[MATERIAL FOR THIS TASK — start]
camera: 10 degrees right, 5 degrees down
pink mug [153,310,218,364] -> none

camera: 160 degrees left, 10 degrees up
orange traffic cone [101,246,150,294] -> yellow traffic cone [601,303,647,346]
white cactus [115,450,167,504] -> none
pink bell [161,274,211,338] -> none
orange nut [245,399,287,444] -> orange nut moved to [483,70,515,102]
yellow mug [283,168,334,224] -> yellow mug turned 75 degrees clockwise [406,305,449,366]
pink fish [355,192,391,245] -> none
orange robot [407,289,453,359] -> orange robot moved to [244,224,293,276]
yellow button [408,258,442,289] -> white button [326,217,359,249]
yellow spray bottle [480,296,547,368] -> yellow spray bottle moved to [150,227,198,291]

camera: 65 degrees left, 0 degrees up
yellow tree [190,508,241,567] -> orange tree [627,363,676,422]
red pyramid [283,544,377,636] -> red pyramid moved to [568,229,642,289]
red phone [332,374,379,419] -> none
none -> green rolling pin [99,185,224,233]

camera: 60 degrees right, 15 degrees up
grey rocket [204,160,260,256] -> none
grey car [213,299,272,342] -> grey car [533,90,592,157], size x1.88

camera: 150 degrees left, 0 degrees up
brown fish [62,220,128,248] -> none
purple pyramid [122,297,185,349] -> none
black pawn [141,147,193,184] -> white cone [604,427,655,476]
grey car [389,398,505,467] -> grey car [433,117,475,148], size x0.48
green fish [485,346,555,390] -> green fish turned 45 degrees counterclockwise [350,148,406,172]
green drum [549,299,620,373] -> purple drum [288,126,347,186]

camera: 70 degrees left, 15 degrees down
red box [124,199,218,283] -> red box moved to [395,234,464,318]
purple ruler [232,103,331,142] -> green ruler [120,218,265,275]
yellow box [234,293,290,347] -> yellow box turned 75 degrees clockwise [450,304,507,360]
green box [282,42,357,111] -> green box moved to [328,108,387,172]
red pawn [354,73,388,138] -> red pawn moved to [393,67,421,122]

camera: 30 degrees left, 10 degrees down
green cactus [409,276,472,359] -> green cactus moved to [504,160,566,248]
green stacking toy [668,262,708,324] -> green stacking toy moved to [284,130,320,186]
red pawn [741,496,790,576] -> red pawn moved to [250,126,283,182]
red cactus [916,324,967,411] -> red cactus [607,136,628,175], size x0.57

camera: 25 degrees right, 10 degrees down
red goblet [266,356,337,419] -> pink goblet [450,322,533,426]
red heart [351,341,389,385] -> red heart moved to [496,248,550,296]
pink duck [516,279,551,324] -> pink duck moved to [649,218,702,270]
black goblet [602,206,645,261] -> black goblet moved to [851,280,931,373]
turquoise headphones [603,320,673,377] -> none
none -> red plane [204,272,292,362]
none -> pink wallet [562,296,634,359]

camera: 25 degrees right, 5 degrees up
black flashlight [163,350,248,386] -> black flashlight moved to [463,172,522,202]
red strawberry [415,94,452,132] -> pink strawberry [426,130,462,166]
[MATERIAL FOR THIS TASK — finish]
_YOUR INSTRUCTIONS_
Print exactly the lines above, between the one holding "red pyramid [283,544,377,636]" and the one holding "camera: 70 degrees left, 15 degrees down", inclusive, and nothing besides.

_ANSWER TO THIS PROBLEM_
red pyramid [283,544,377,636] -> red pyramid moved to [568,229,642,289]
red phone [332,374,379,419] -> none
none -> green rolling pin [99,185,224,233]

camera: 60 degrees right, 15 degrees up
grey rocket [204,160,260,256] -> none
grey car [213,299,272,342] -> grey car [533,90,592,157], size x1.88

camera: 150 degrees left, 0 degrees up
brown fish [62,220,128,248] -> none
purple pyramid [122,297,185,349] -> none
black pawn [141,147,193,184] -> white cone [604,427,655,476]
grey car [389,398,505,467] -> grey car [433,117,475,148], size x0.48
green fish [485,346,555,390] -> green fish turned 45 degrees counterclockwise [350,148,406,172]
green drum [549,299,620,373] -> purple drum [288,126,347,186]

camera: 70 degrees left, 15 degrees down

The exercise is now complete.